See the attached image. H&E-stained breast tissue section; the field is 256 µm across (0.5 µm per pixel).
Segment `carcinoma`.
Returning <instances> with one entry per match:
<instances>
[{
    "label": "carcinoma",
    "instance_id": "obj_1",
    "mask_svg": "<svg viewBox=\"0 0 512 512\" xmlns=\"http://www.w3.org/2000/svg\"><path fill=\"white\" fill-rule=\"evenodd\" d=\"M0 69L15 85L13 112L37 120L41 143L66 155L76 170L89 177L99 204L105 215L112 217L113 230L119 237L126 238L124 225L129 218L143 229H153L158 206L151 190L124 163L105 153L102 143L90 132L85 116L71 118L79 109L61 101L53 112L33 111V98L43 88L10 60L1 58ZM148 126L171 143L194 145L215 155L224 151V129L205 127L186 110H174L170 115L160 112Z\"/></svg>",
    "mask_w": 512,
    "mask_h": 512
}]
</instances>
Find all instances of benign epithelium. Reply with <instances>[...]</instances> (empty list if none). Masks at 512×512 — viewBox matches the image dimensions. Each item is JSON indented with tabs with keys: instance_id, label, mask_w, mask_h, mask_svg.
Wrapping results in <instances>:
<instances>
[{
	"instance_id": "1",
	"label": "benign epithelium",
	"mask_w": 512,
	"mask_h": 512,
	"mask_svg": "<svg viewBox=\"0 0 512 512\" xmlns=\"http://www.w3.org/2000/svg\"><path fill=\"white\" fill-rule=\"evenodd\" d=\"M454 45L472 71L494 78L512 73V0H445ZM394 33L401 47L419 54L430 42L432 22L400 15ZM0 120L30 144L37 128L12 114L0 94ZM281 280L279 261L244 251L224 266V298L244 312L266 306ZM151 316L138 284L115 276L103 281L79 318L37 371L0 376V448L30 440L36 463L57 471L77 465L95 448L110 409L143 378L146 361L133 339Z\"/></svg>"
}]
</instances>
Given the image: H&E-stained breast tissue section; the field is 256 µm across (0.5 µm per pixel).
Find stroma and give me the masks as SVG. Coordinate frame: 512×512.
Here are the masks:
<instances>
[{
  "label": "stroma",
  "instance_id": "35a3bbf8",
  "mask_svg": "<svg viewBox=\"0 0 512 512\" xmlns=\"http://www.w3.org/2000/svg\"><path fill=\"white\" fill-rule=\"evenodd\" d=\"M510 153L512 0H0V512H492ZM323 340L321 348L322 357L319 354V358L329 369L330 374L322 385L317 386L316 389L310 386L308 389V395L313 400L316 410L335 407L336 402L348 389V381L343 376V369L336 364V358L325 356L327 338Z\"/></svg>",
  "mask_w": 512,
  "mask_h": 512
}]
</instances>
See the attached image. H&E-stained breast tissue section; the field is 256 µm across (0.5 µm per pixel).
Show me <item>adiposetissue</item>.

▸ GIVEN PROBLEM
Print the records above in full, exactly.

▸ TASK ANSWER
See the attached image. H&E-stained breast tissue section; the field is 256 µm across (0.5 µm per pixel).
Segment `carcinoma`.
Returning <instances> with one entry per match:
<instances>
[{
    "label": "carcinoma",
    "instance_id": "obj_1",
    "mask_svg": "<svg viewBox=\"0 0 512 512\" xmlns=\"http://www.w3.org/2000/svg\"><path fill=\"white\" fill-rule=\"evenodd\" d=\"M0 69L15 85L13 112L37 120L41 143L66 155L76 170L89 177L99 204L105 215L112 217L113 230L119 237L126 238L124 225L129 218L143 229H153L158 206L151 190L124 163L105 153L102 143L90 132L85 116L71 118L79 109L61 101L53 112L33 111V98L43 88L10 60L1 58ZM148 126L171 143L194 145L215 155L224 151V129L205 127L186 110H174L170 115L160 112Z\"/></svg>",
    "mask_w": 512,
    "mask_h": 512
}]
</instances>
Find all instances of benign epithelium. Reply with <instances>[...]</instances> (empty list if none). Masks at 512×512 — viewBox matches the image dimensions. Each item is JSON indented with tabs with keys: instance_id, label, mask_w, mask_h, mask_svg.
Wrapping results in <instances>:
<instances>
[{
	"instance_id": "1",
	"label": "benign epithelium",
	"mask_w": 512,
	"mask_h": 512,
	"mask_svg": "<svg viewBox=\"0 0 512 512\" xmlns=\"http://www.w3.org/2000/svg\"><path fill=\"white\" fill-rule=\"evenodd\" d=\"M454 45L472 71L494 78L512 73V0H445ZM394 33L401 47L419 54L430 42L432 22L400 15ZM0 120L30 144L37 128L12 114L0 94ZM281 280L279 261L244 251L224 266V298L244 312L266 306ZM151 316L138 284L115 276L103 281L79 318L37 371L0 376V448L30 440L36 463L57 471L77 465L95 448L110 409L143 378L146 361L133 339Z\"/></svg>"
}]
</instances>
Given the image: H&E-stained breast tissue section; the field is 256 µm across (0.5 µm per pixel).
Find stroma and give me the masks as SVG. Coordinate frame: 512×512.
Here are the masks:
<instances>
[{
  "label": "stroma",
  "instance_id": "35a3bbf8",
  "mask_svg": "<svg viewBox=\"0 0 512 512\" xmlns=\"http://www.w3.org/2000/svg\"><path fill=\"white\" fill-rule=\"evenodd\" d=\"M510 153L512 0H0V512H492ZM323 340L321 348L322 357L319 354V358L329 369L330 374L322 385L317 386L316 389L310 386L308 389V395L313 400L316 410L335 407L336 402L348 389V381L343 376V369L336 364V358L325 356L327 338Z\"/></svg>",
  "mask_w": 512,
  "mask_h": 512
}]
</instances>
See the attached image. H&E-stained breast tissue section; the field is 256 µm across (0.5 µm per pixel).
Show me <item>adiposetissue</item>.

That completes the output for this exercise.